'''
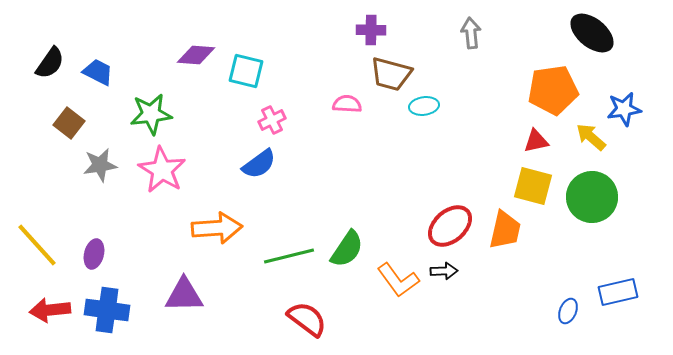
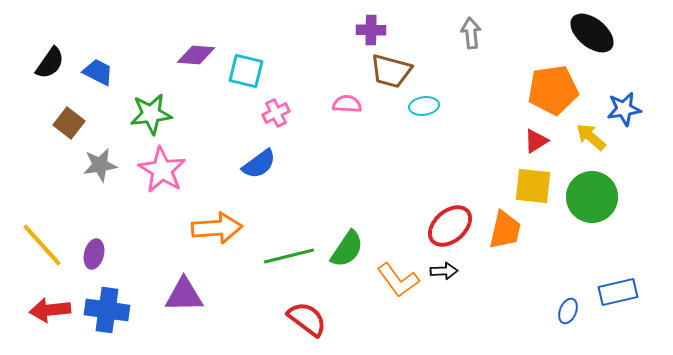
brown trapezoid: moved 3 px up
pink cross: moved 4 px right, 7 px up
red triangle: rotated 20 degrees counterclockwise
yellow square: rotated 9 degrees counterclockwise
yellow line: moved 5 px right
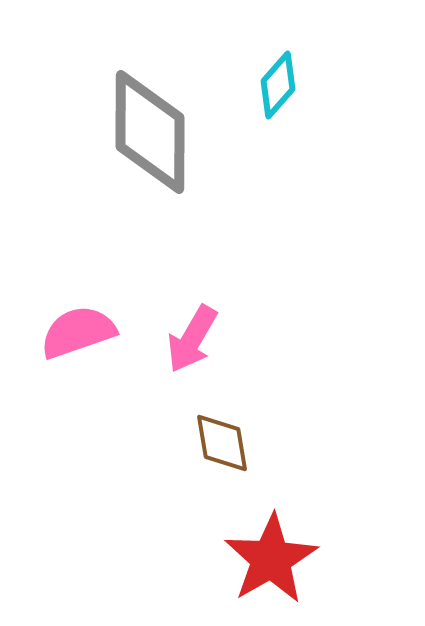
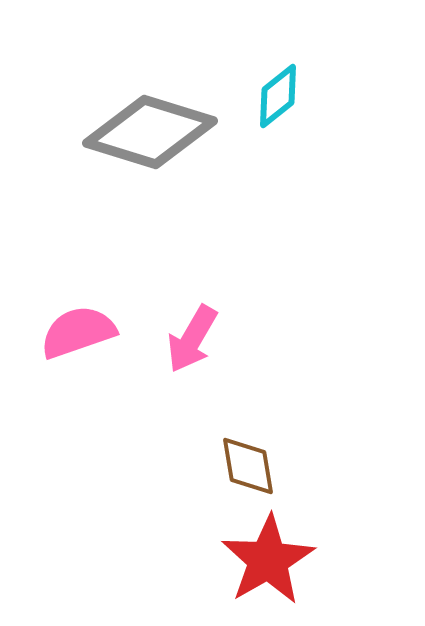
cyan diamond: moved 11 px down; rotated 10 degrees clockwise
gray diamond: rotated 73 degrees counterclockwise
brown diamond: moved 26 px right, 23 px down
red star: moved 3 px left, 1 px down
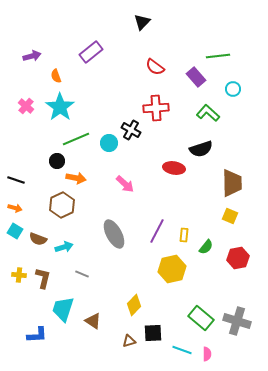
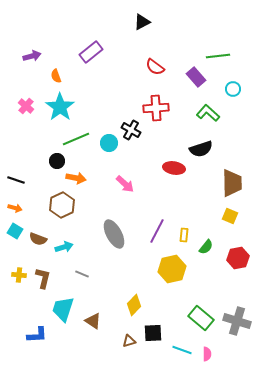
black triangle at (142, 22): rotated 18 degrees clockwise
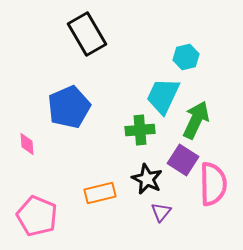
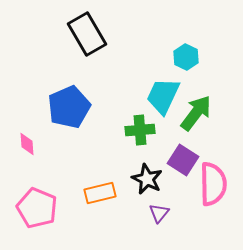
cyan hexagon: rotated 20 degrees counterclockwise
green arrow: moved 7 px up; rotated 12 degrees clockwise
purple triangle: moved 2 px left, 1 px down
pink pentagon: moved 8 px up
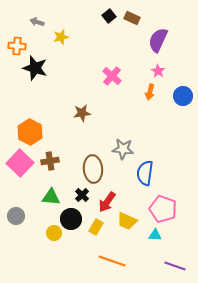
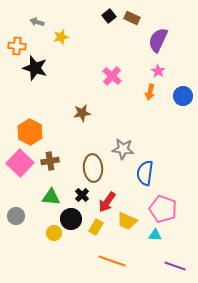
brown ellipse: moved 1 px up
'''
# TASK STATEMENT
The required output is every line from the beginning of the material above through the line with "red star: moved 3 px left, 1 px down", exact and without pictures.

# SOLUTION FOR THIS TASK
brown trapezoid: moved 3 px up
pink cross: moved 4 px right, 7 px up
red triangle: rotated 20 degrees counterclockwise
yellow square: rotated 9 degrees counterclockwise
yellow line: moved 5 px right
cyan diamond: moved 11 px down; rotated 10 degrees clockwise
gray diamond: rotated 73 degrees counterclockwise
brown diamond: moved 26 px right, 23 px down
red star: moved 3 px left, 1 px down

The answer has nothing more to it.